(Available records)
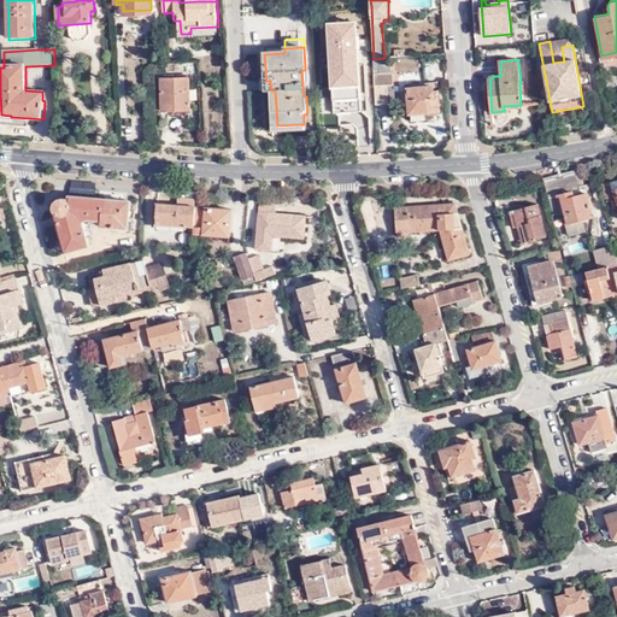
[(380,75),(375,75),(376,106),(391,105),(389,74),(392,74),(391,65),(380,66),(380,75)]
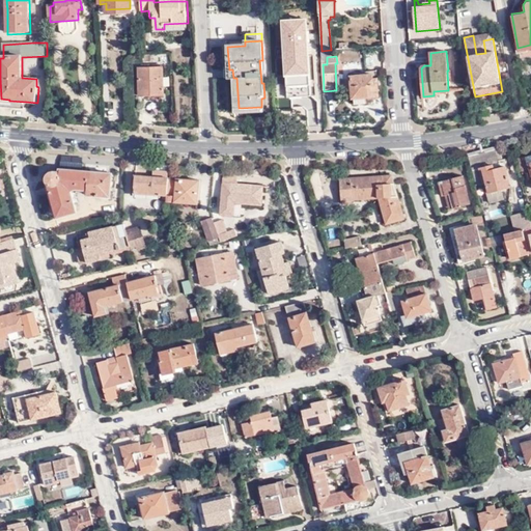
[(292,58),(285,58),(283,59),(285,105),(309,104),(307,74),(311,74),(310,57),(292,58)]
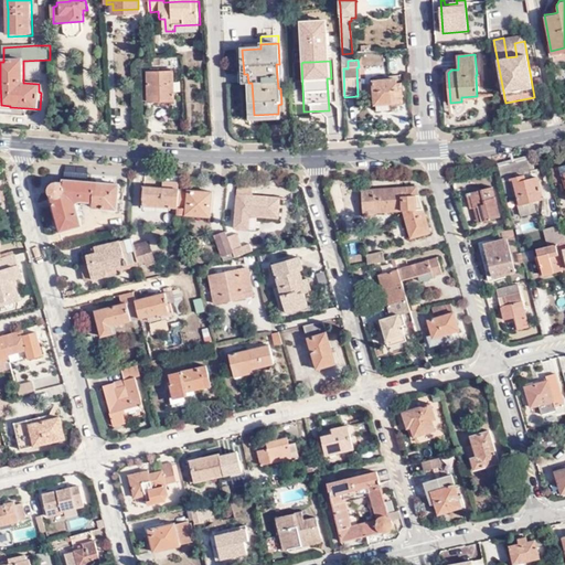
[(174,72),(149,72),(149,103),(174,103),(174,72)]
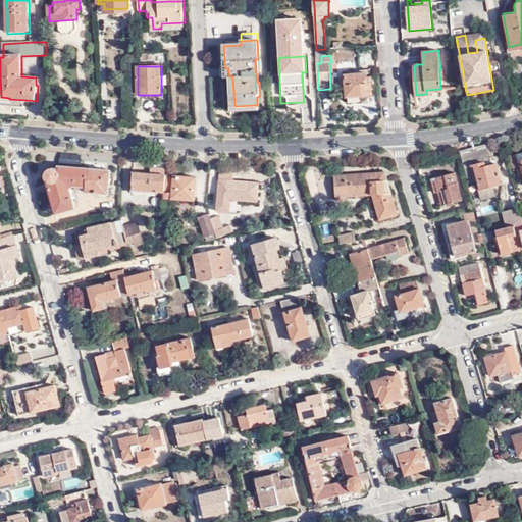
[(368,69),(346,70),(347,84),(344,89),(345,93),(349,97),(350,102),(362,101),(362,95),(373,94),(372,82),(369,83),(368,69)]
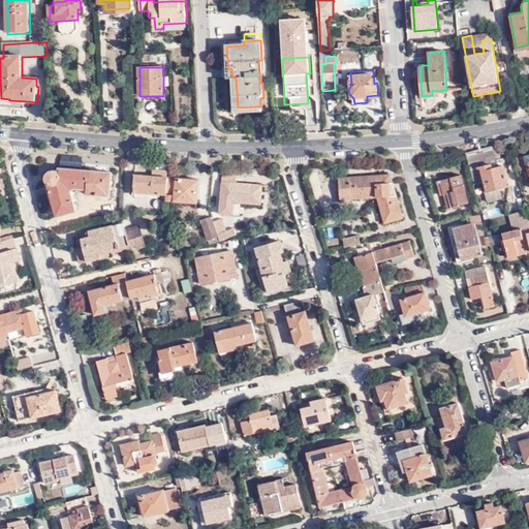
[(495,156),(494,150),(468,157),(471,169),(478,167),(480,176),(488,201),(502,197),(500,188),(508,186),(503,165),(492,168),(491,164),(497,163),(495,156)]
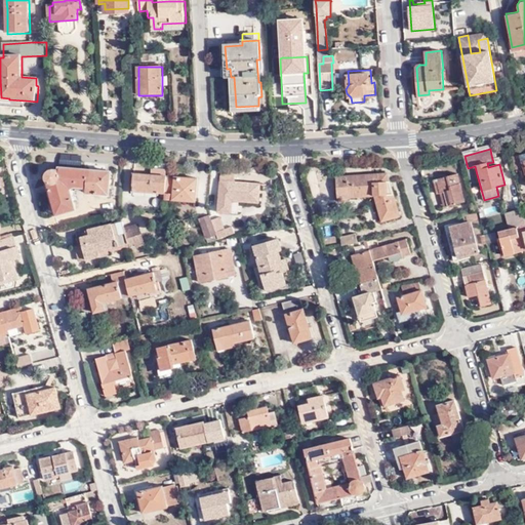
[(524,159),(524,154),(514,156),(517,171),(524,168),(524,159)]
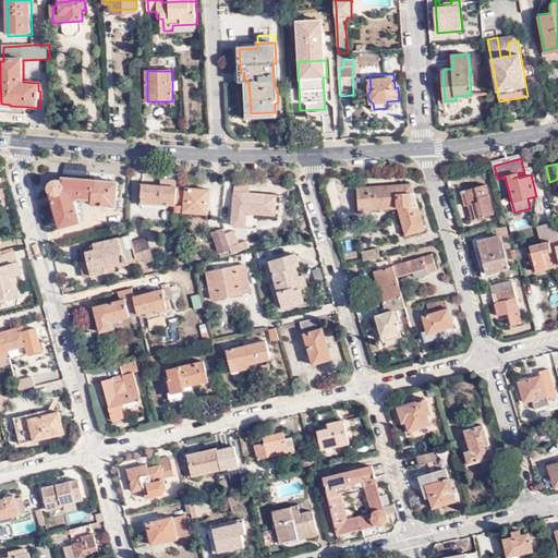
[(161,174),(160,186),(176,187),(177,176),(161,174)]
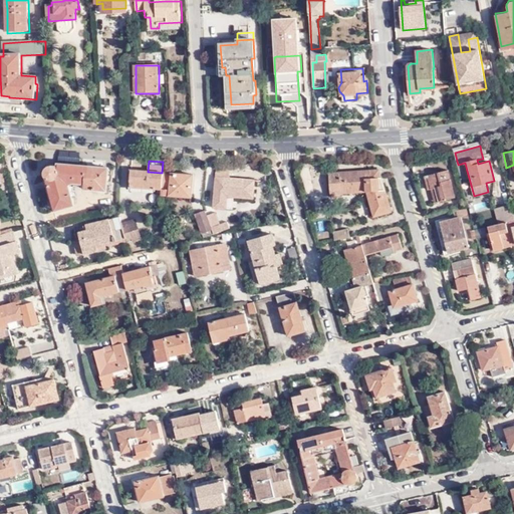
[(465,163),(458,165),(460,173),(467,171),(465,163)]
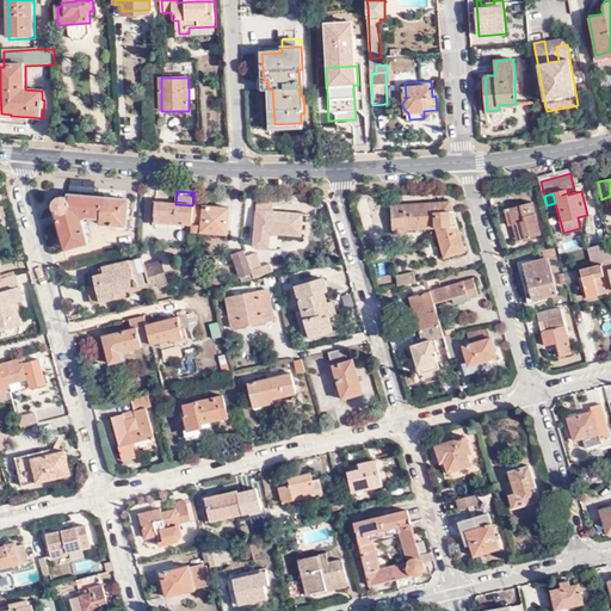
[(71,196),(71,197),(63,196),(61,197),(60,197),(59,199),(57,201),(57,203),(56,207),(57,210),(68,250),(91,244),(82,220),(88,218),(102,218),(103,220),(103,223),(105,224),(129,227),(130,211),(135,211),(135,201),(92,197),(71,196)]
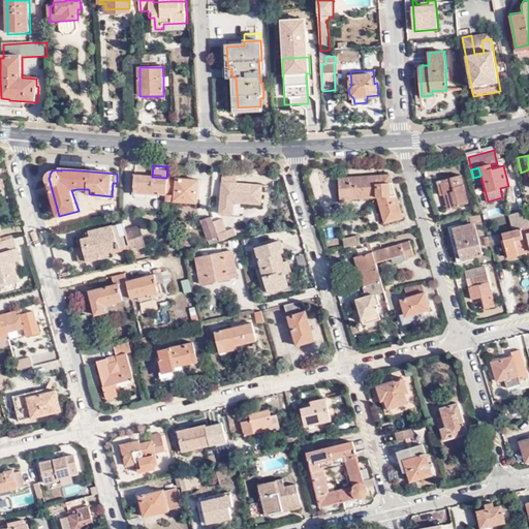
[(461,173),(440,178),(442,191),(446,190),(449,205),(467,200),(461,173)]
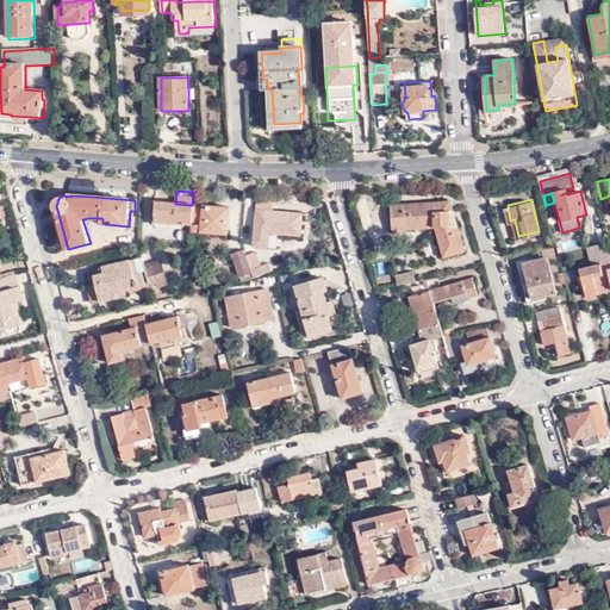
[(191,230),(192,224),(194,205),(192,205),(175,204),(157,201),(155,223),(187,228),(187,232),(191,234),(191,230)]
(End Available records)
Aim of the exercise: Exactly as written, reproduce the lines from the one containing "[(524,159),(524,154),(514,156),(517,171),(524,168),(524,159)]" through the last line of the entries above, and leave every picture out.

Written answer:
[(524,159),(524,154),(514,156),(517,171),(524,168),(524,159)]
[(161,174),(160,186),(176,187),(177,176),(161,174)]
[(465,163),(458,165),(460,173),(467,171),(465,163)]
[(71,196),(71,197),(63,196),(61,197),(60,197),(59,199),(57,201),(57,203),(56,207),(57,210),(68,250),(91,244),(82,220),(88,218),(102,218),(103,220),(103,223),(105,224),(129,227),(130,211),(135,211),(135,201),(92,197),(71,196)]
[(461,173),(440,178),(442,191),(446,190),(449,205),(467,200),(461,173)]
[(191,230),(192,224),(194,205),(192,205),(175,204),(157,201),(155,223),(187,228),(187,232),(191,234),(191,230)]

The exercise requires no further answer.